=== Begin Enclosure ===

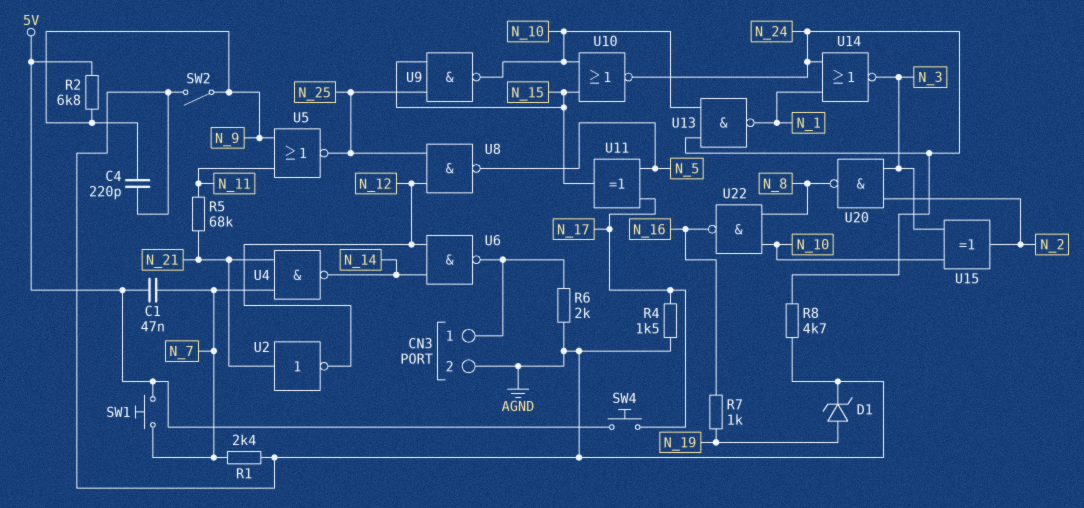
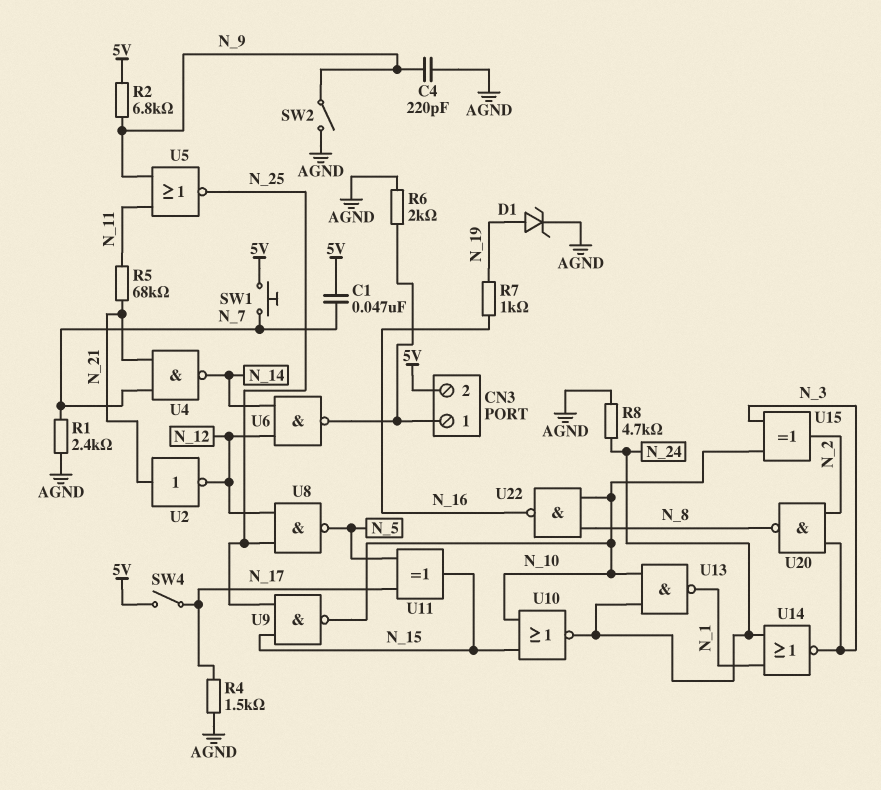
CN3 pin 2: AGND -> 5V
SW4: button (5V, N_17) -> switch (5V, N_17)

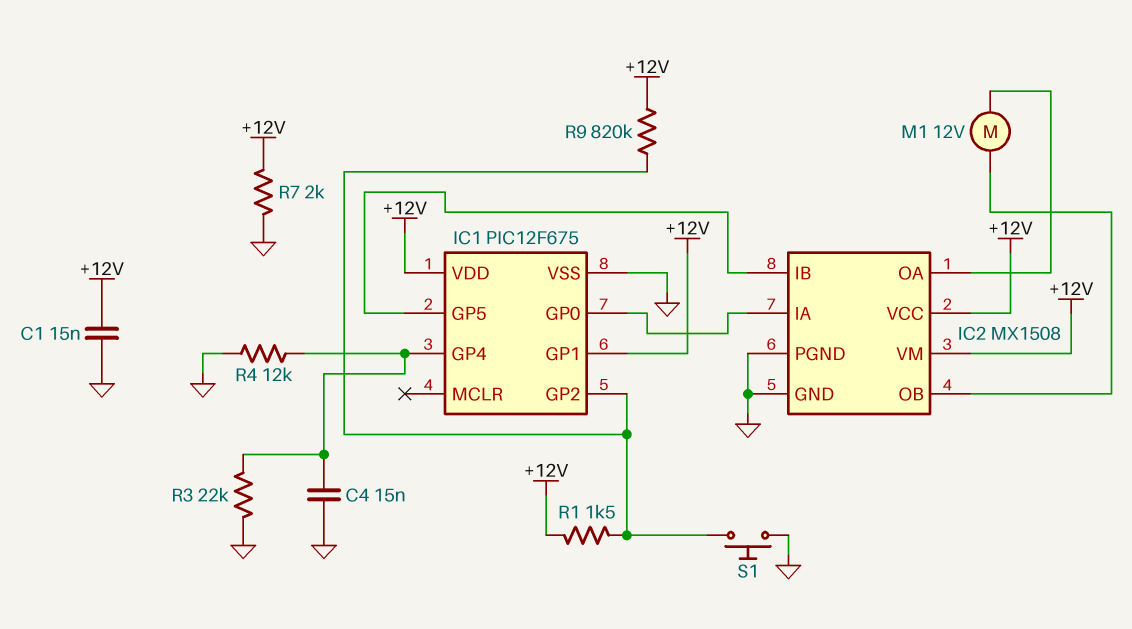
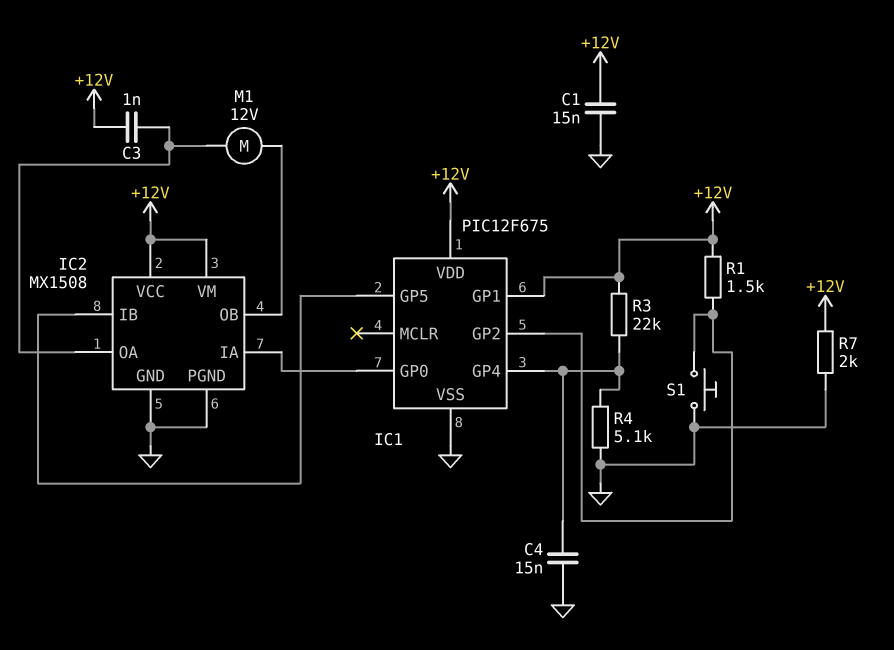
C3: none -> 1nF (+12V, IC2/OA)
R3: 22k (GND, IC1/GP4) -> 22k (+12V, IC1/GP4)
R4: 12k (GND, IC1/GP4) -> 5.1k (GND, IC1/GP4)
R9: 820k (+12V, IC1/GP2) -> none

=== End Enclosure ===

Could you set down the data exactly as given, minus its pictures?

CN3 pin 2: AGND -> 5V
SW4: button (5V, N_17) -> switch (5V, N_17)

C3: none -> 1nF (+12V, IC2/OA)
R3: 22k (GND, IC1/GP4) -> 22k (+12V, IC1/GP4)
R4: 12k (GND, IC1/GP4) -> 5.1k (GND, IC1/GP4)
R9: 820k (+12V, IC1/GP2) -> none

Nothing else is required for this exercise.